Try it >> Your answer is one number: the count of lines below that hold the word "schottky".

Materials provided >>

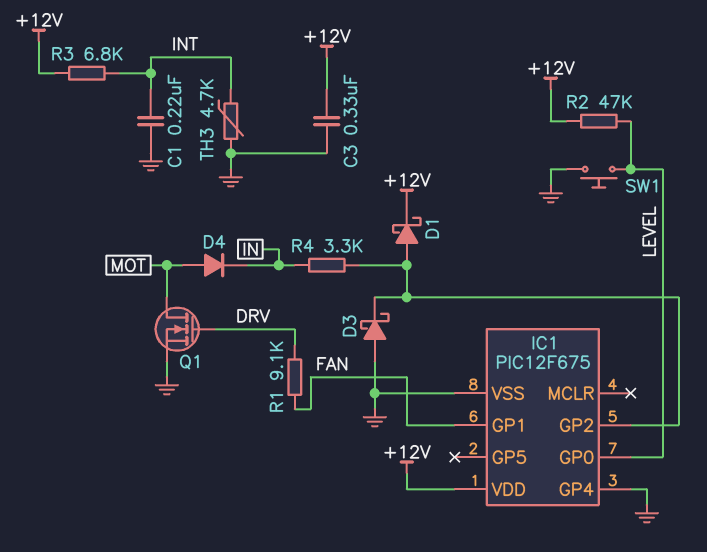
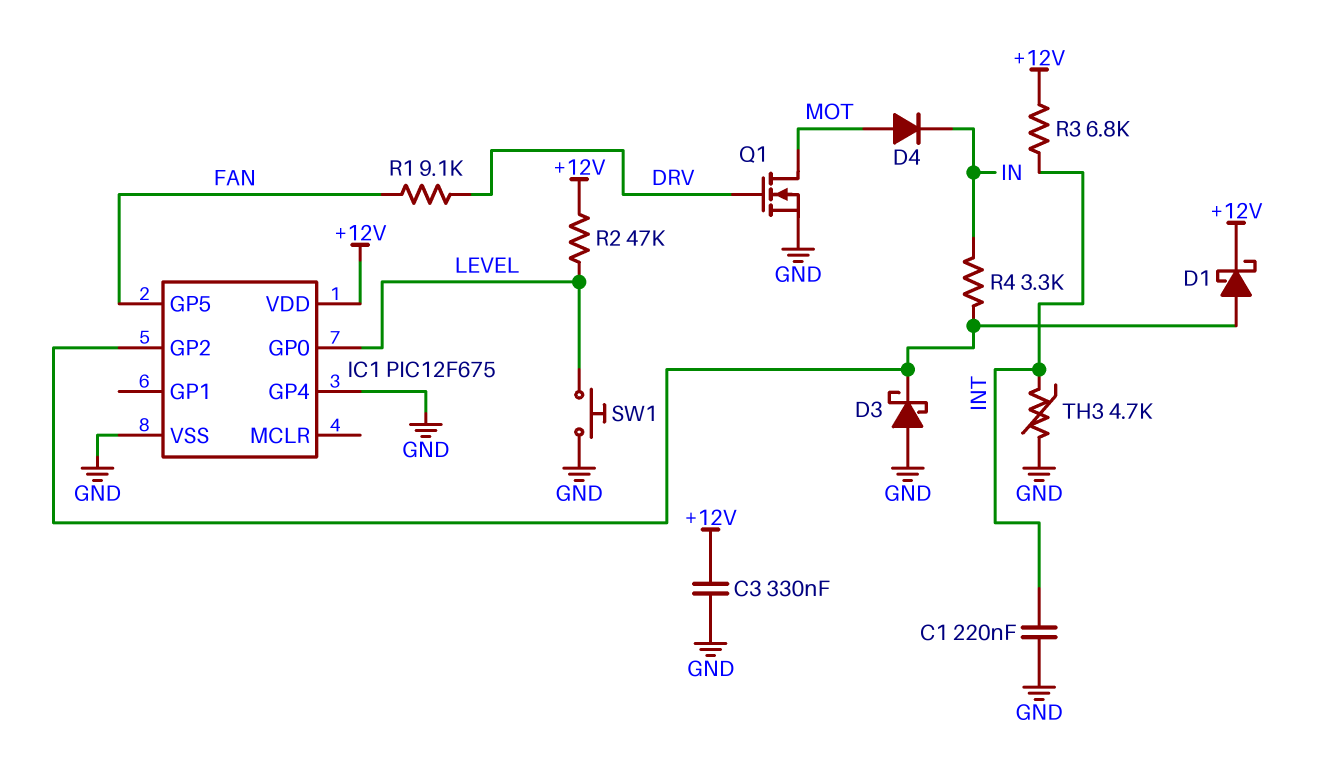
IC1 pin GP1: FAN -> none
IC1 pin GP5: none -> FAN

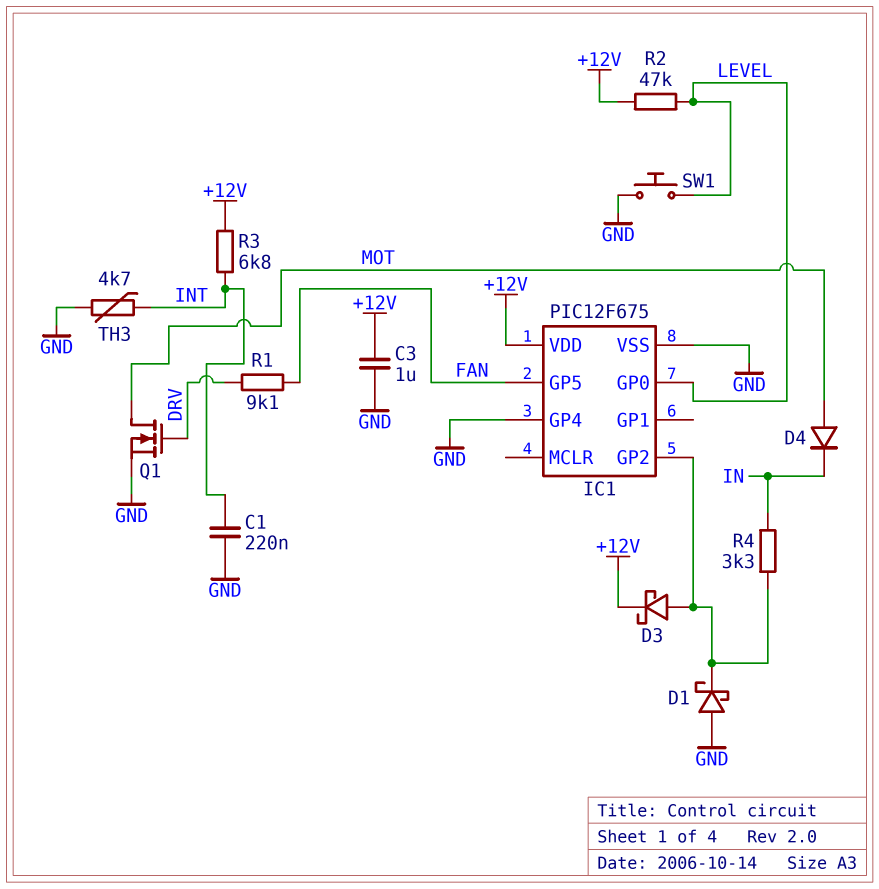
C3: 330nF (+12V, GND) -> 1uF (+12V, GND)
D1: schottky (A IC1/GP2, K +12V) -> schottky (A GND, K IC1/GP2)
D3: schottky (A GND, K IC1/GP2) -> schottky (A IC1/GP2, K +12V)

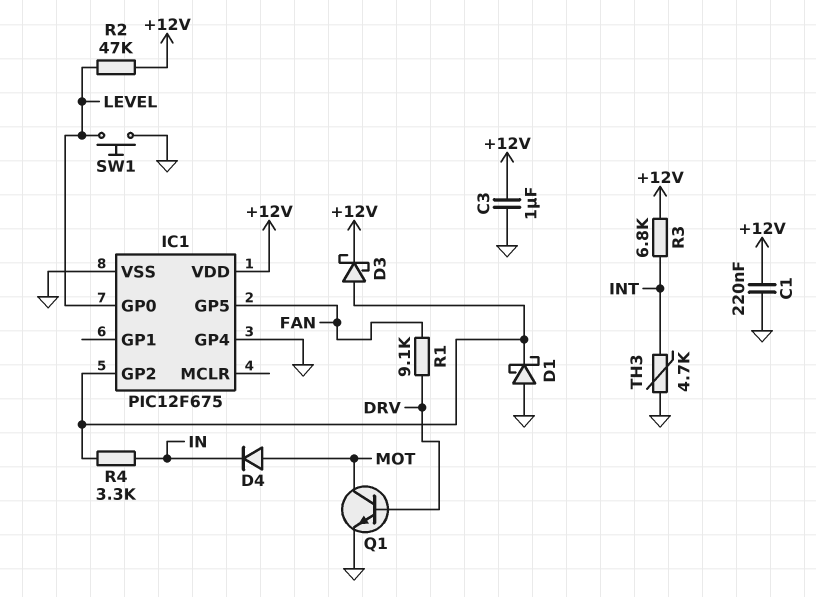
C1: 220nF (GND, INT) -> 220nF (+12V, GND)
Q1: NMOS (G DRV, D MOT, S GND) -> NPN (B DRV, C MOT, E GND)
...
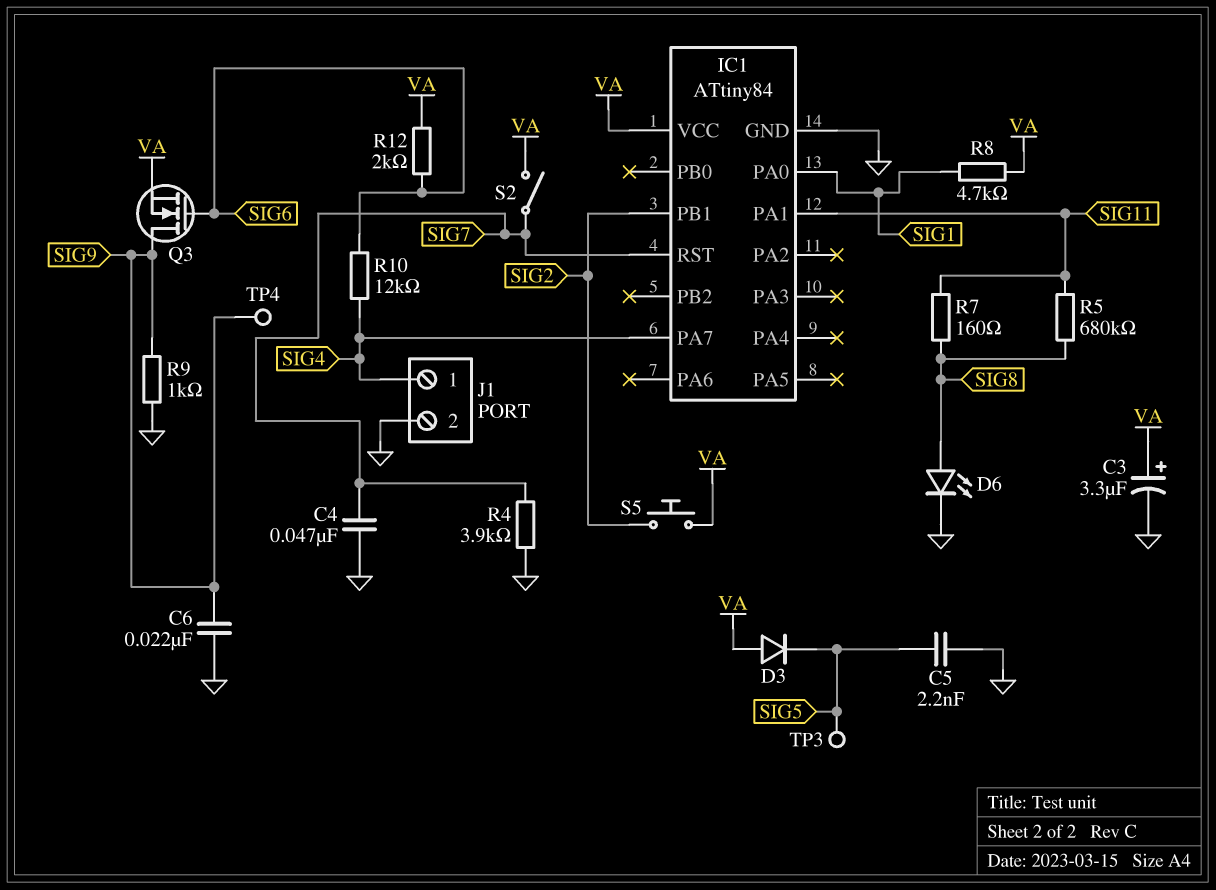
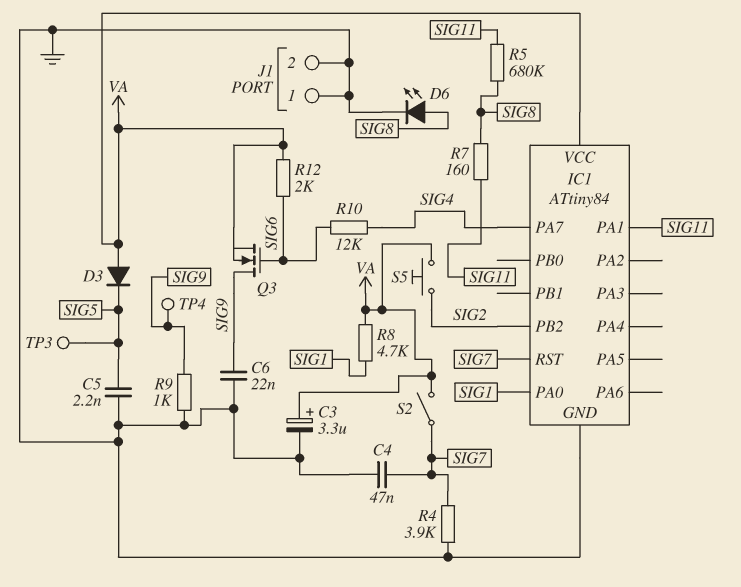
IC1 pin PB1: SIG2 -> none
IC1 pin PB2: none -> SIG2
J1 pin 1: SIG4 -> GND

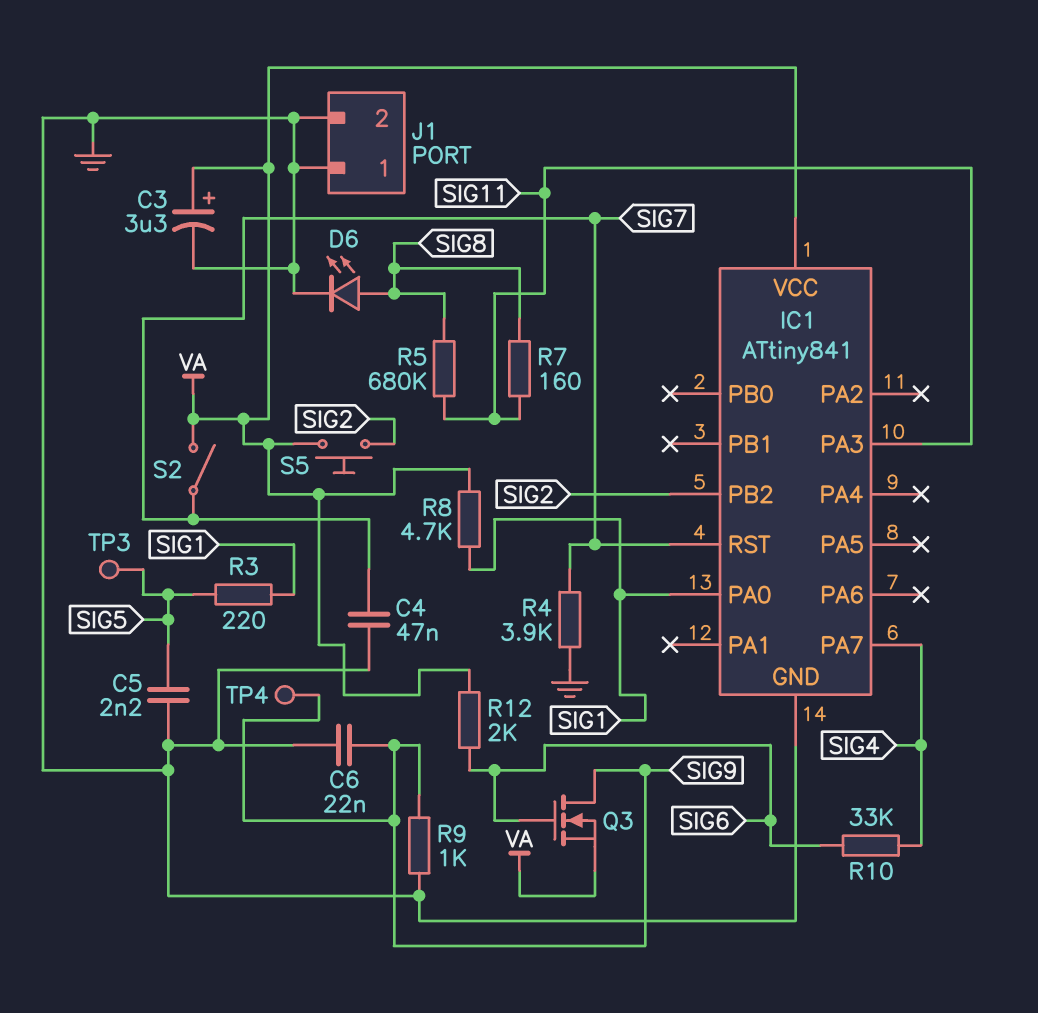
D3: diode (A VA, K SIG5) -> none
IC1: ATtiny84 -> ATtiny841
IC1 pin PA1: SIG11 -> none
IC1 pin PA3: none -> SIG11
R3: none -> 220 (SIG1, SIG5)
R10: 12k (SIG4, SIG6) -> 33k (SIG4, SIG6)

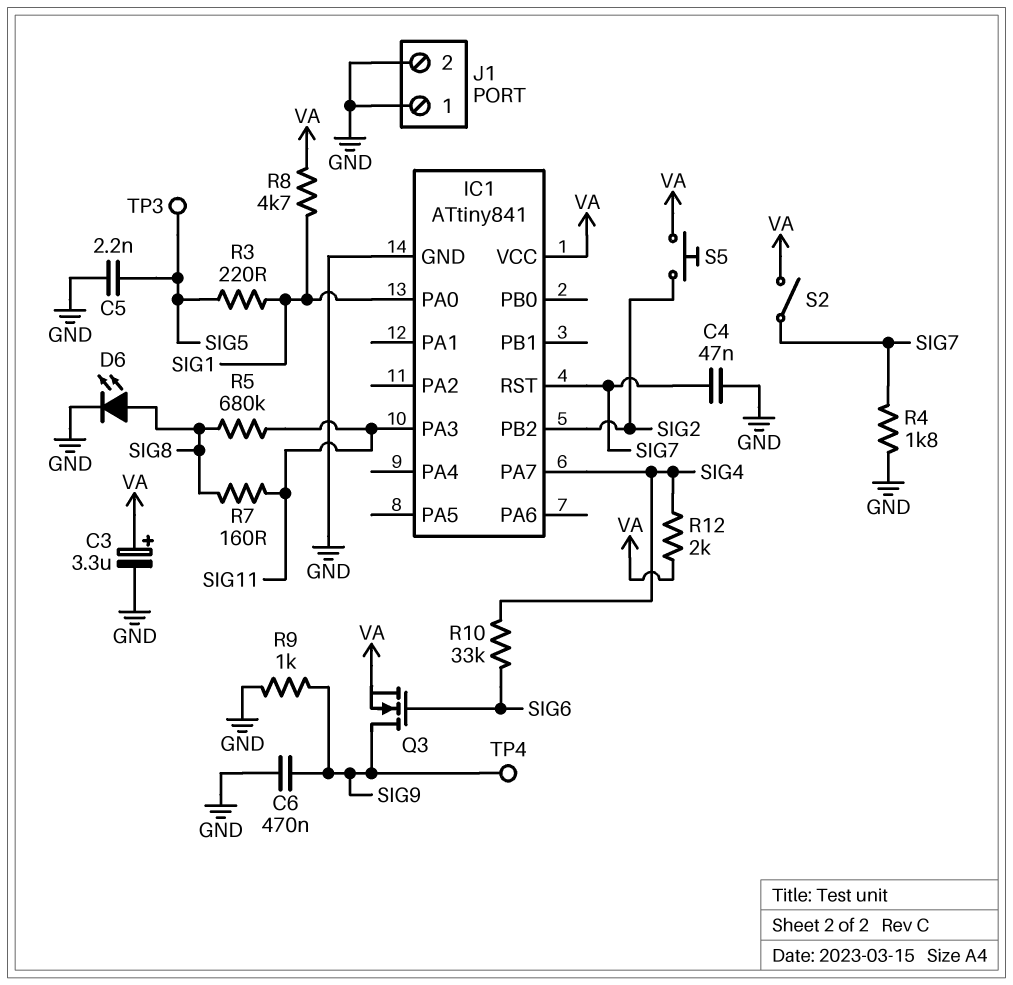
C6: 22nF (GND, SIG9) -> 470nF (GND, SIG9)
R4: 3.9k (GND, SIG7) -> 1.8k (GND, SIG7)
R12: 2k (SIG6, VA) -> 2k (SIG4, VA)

Response below >> 2